ENTRIES SHOWN
•••
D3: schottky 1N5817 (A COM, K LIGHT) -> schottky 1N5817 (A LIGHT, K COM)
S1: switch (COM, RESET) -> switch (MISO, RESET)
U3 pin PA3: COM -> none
•••
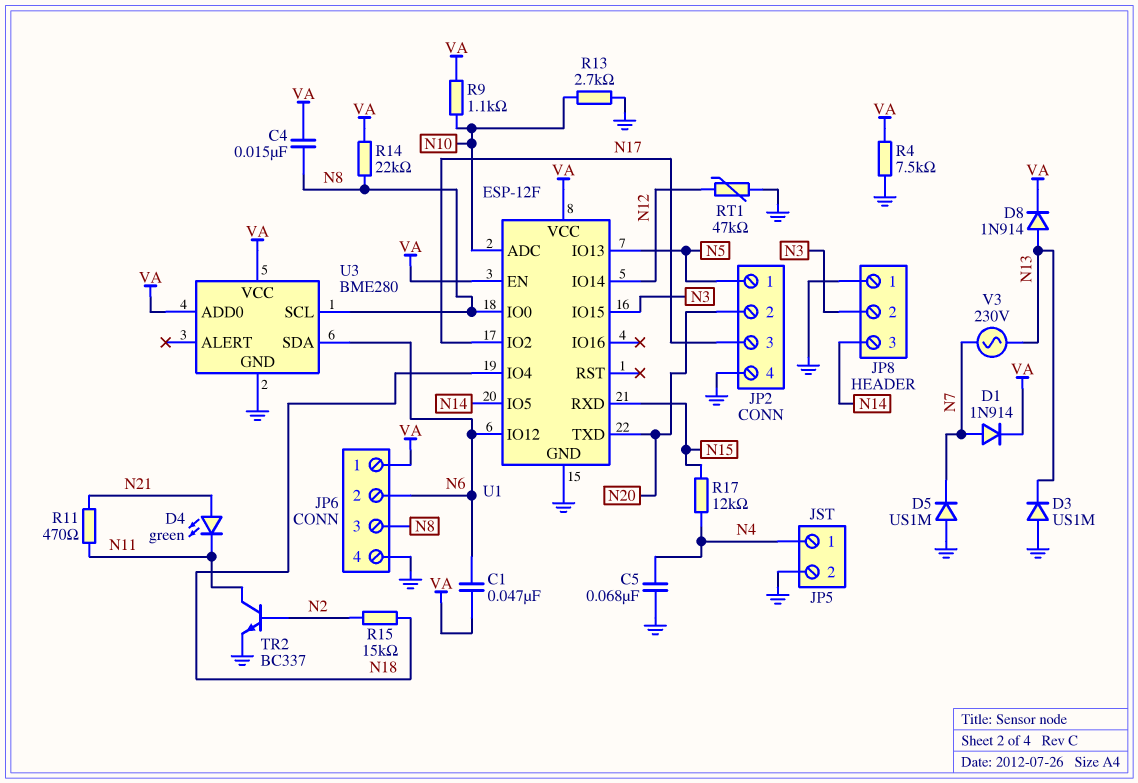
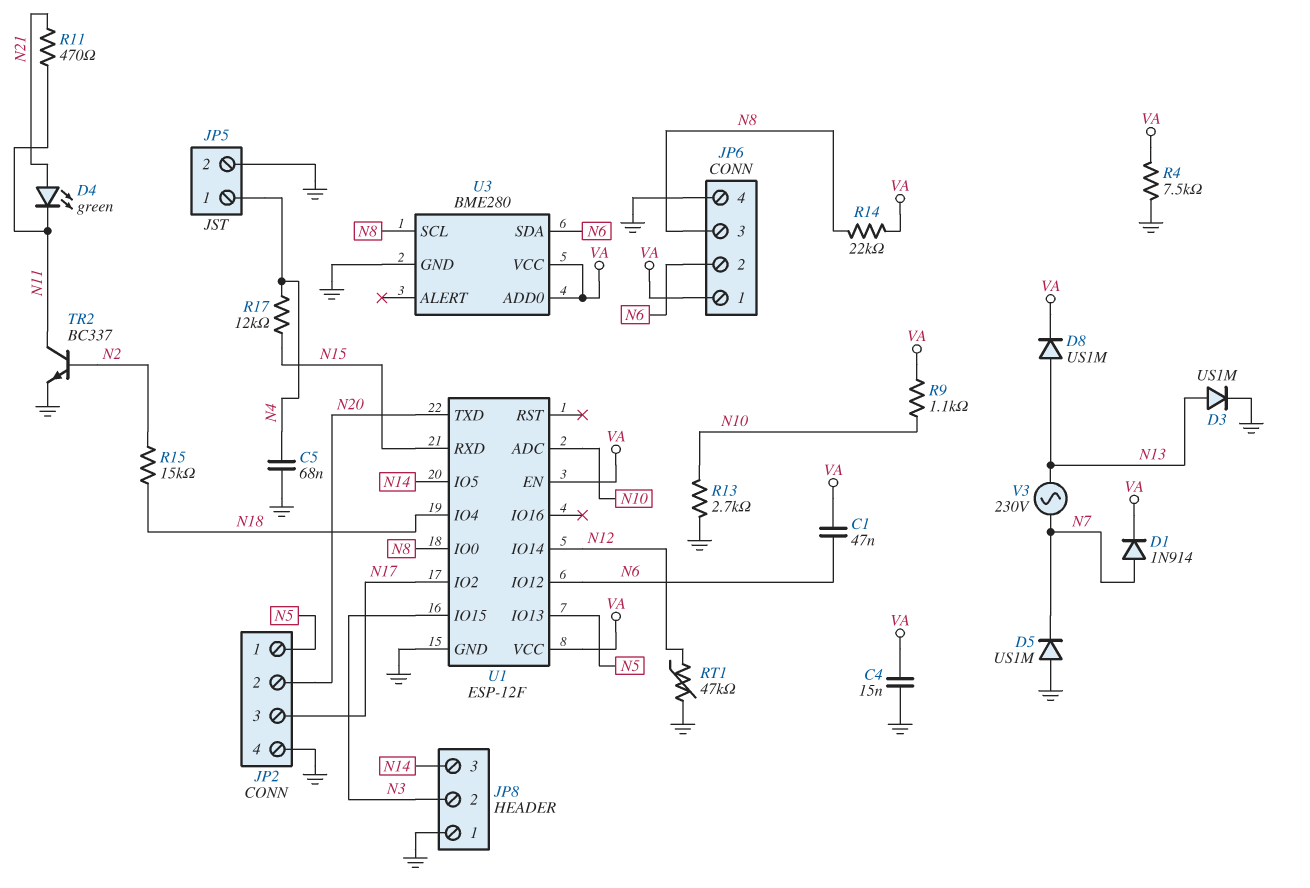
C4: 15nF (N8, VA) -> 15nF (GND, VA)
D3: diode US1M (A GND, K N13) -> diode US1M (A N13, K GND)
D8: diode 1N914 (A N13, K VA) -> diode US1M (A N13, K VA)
•••
WORK TO BE COMPLETED
How many of the lines in the listing above carry the word "diode"? Respond with that number alone.

RESPONSE AREA
2